● Work to complete: Could you set down exactly the lines in the records below between the line holding "screwdriver (1st from" and the line holding "car (2nd from", inclusive?

● Records for the exercise:
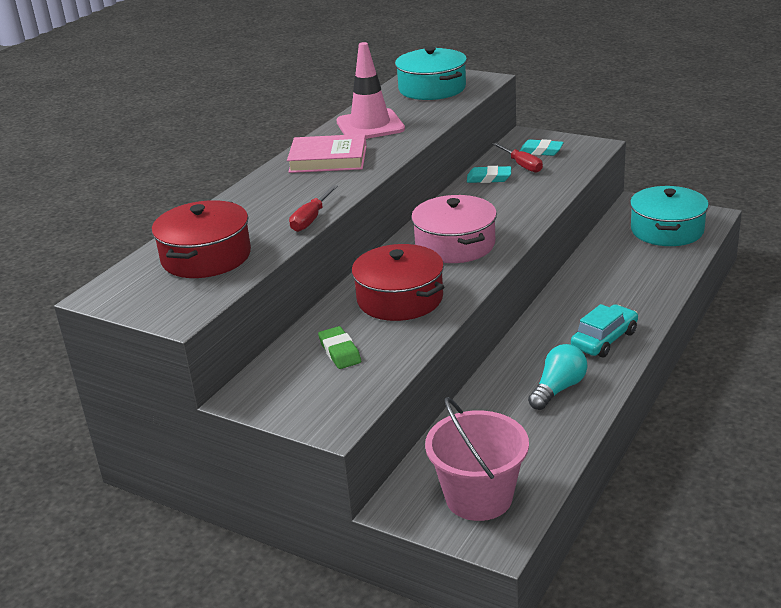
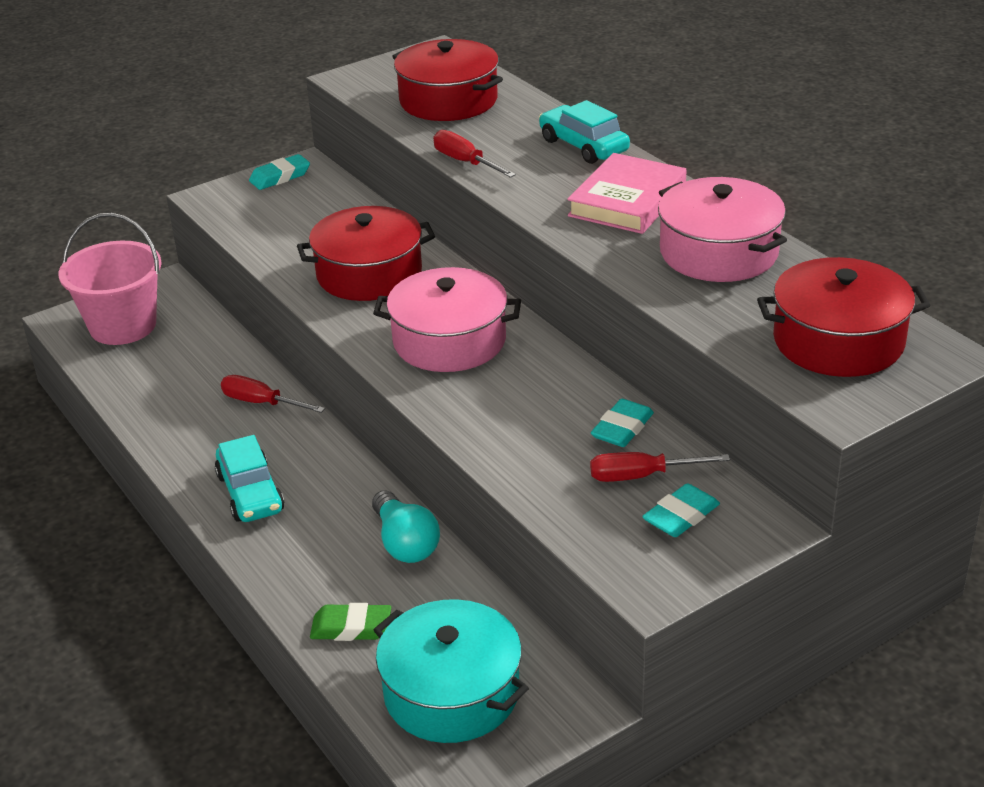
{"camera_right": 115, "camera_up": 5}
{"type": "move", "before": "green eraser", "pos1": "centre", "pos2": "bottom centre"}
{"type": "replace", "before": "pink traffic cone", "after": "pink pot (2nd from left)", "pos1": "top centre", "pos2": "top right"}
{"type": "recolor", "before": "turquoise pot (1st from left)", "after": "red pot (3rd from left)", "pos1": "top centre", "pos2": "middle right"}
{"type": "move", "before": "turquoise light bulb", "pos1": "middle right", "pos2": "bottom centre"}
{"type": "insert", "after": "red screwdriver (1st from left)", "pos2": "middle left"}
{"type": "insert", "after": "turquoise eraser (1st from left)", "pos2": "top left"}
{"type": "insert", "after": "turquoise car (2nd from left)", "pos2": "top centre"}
---
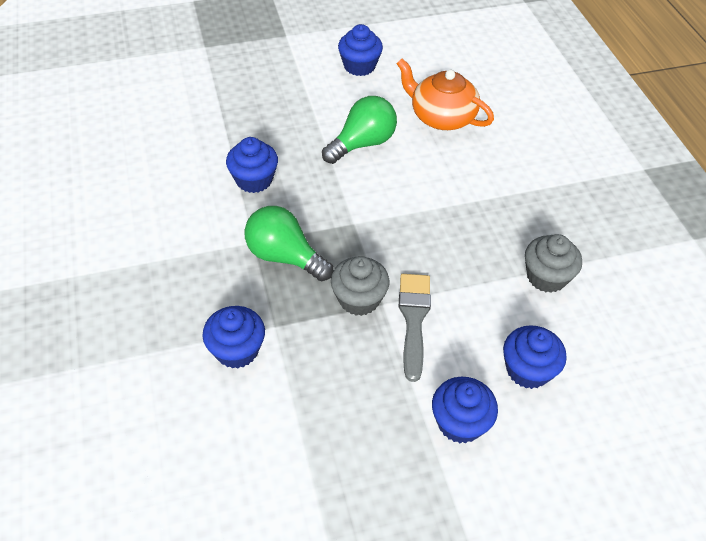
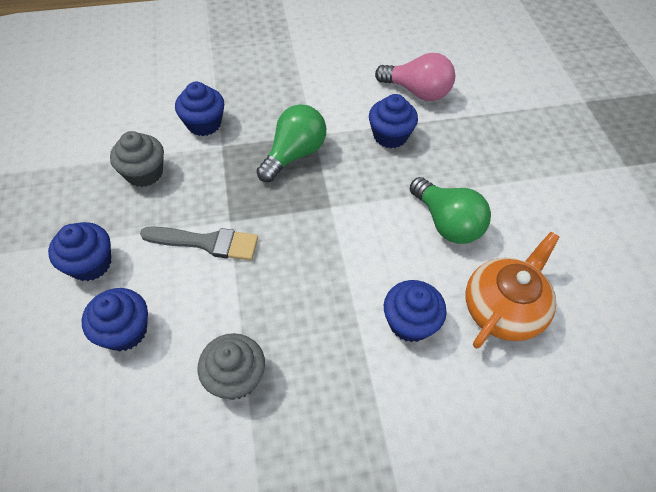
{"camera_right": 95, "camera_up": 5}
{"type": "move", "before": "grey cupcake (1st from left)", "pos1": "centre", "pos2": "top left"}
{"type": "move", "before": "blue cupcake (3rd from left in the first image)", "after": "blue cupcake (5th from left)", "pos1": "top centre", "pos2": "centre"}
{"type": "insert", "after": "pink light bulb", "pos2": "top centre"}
---
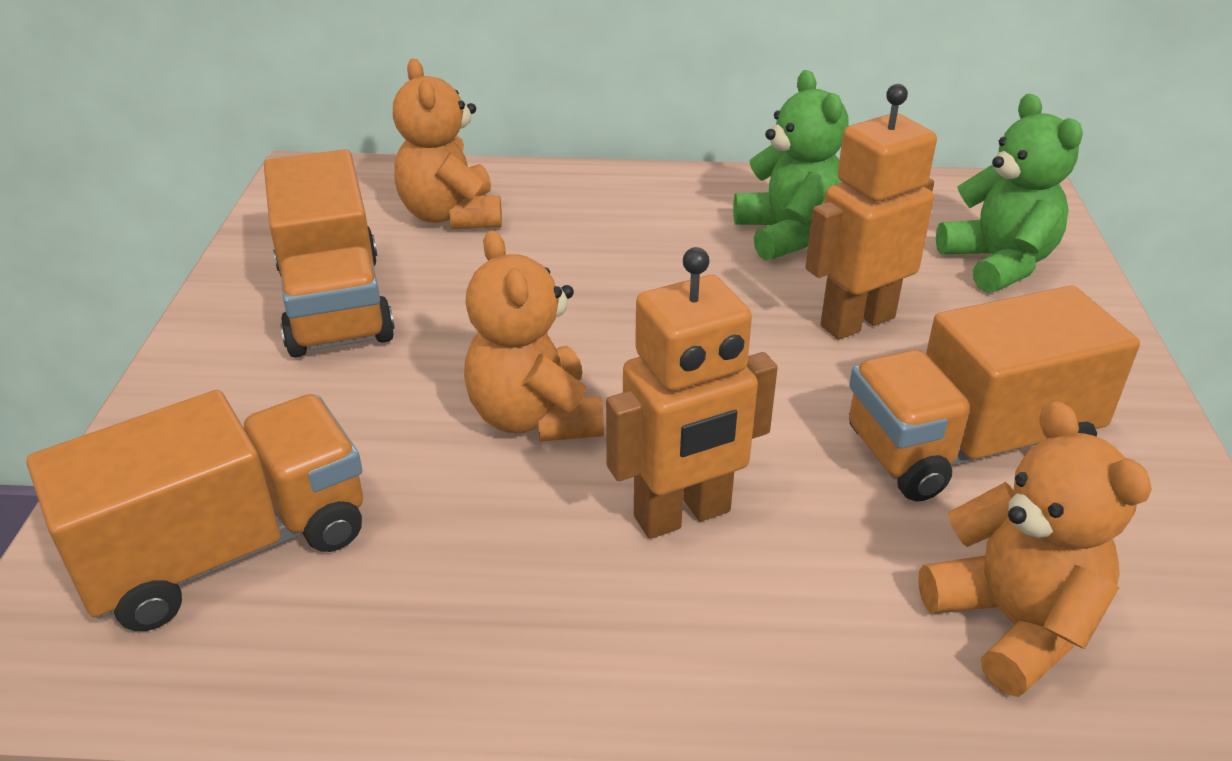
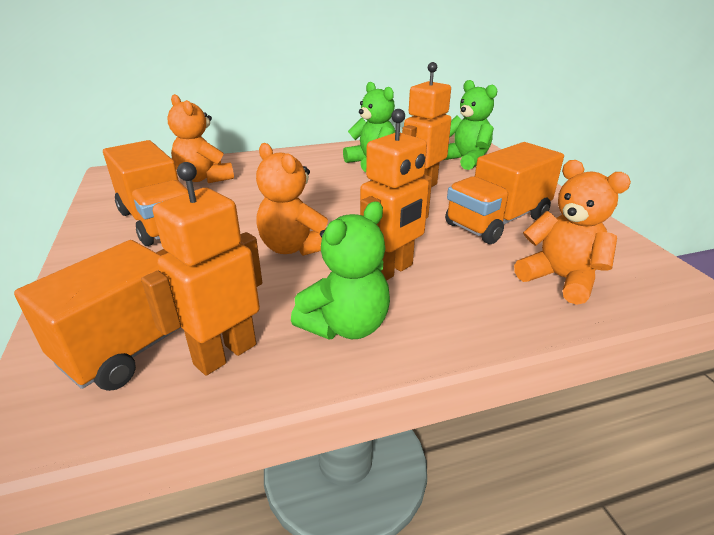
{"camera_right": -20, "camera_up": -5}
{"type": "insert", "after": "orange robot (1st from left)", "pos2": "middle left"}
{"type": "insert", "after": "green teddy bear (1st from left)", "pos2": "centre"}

● Worked solution:
{"type": "insert", "after": "red screwdriver (1st from left)", "pos2": "middle left"}
{"type": "insert", "after": "turquoise eraser (1st from left)", "pos2": "top left"}
{"type": "insert", "after": "turquoise car (2nd from left)", "pos2": "top centre"}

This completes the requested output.